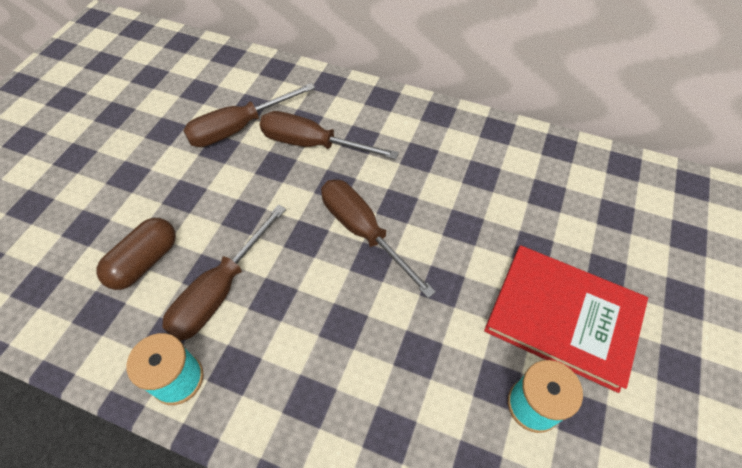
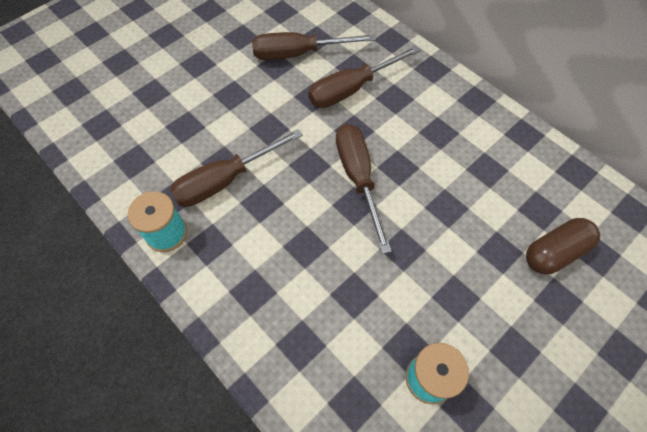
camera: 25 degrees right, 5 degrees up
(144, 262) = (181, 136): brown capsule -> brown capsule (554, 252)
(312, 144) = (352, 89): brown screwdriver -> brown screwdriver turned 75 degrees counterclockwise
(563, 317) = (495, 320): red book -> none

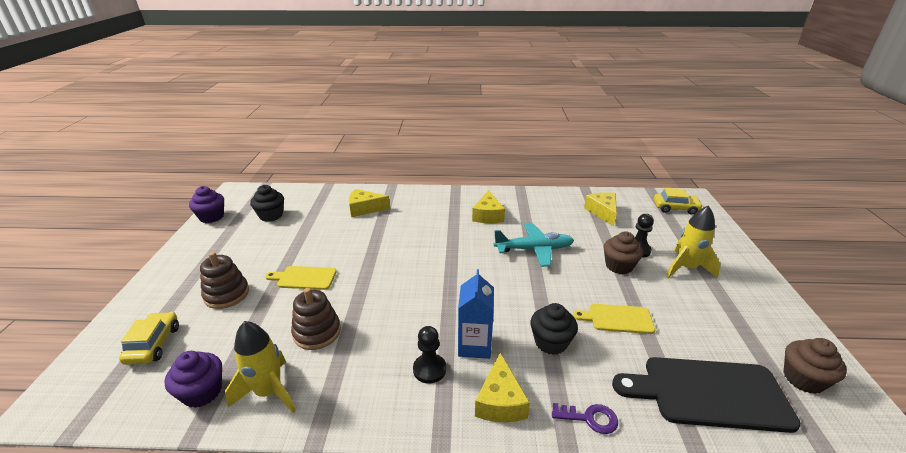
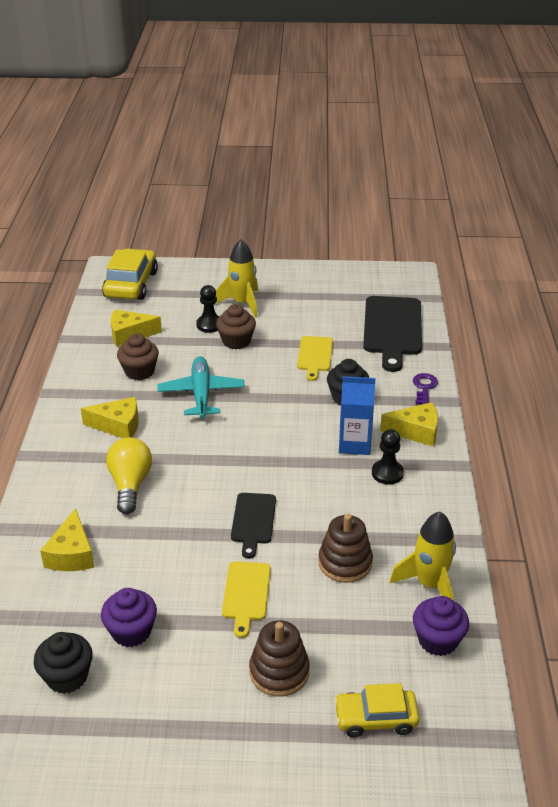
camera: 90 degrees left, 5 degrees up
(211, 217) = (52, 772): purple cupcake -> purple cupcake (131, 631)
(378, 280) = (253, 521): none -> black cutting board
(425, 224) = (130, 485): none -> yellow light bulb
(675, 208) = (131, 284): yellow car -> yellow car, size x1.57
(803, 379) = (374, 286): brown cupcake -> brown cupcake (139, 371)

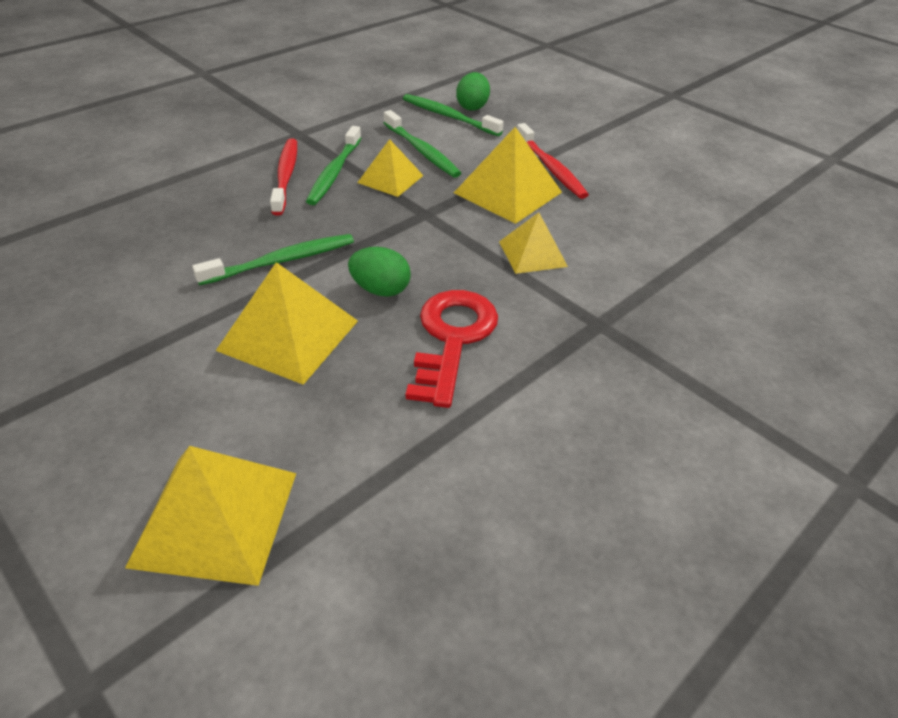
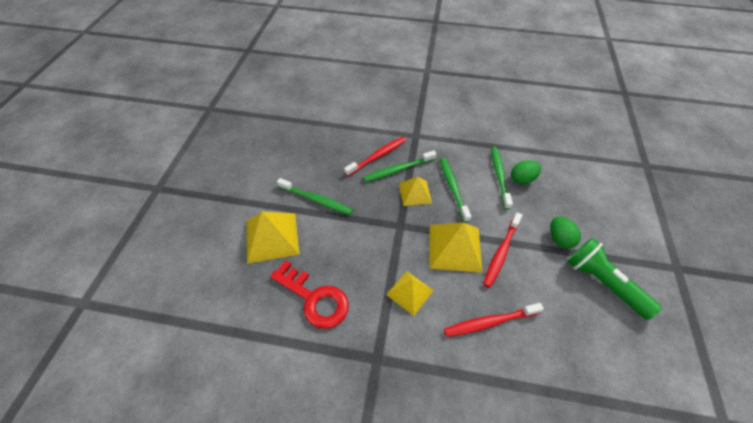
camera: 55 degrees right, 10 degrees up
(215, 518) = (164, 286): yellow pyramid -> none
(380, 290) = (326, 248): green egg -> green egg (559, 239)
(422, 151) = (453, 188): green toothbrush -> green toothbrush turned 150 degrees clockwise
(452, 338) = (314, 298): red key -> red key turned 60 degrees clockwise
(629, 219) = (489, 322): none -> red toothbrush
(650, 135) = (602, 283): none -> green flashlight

+ + + + +

Exercise details:
Go through the entries above and count the lines holding the word "turned"; write nothing but the number.

Solution to the exercise:
3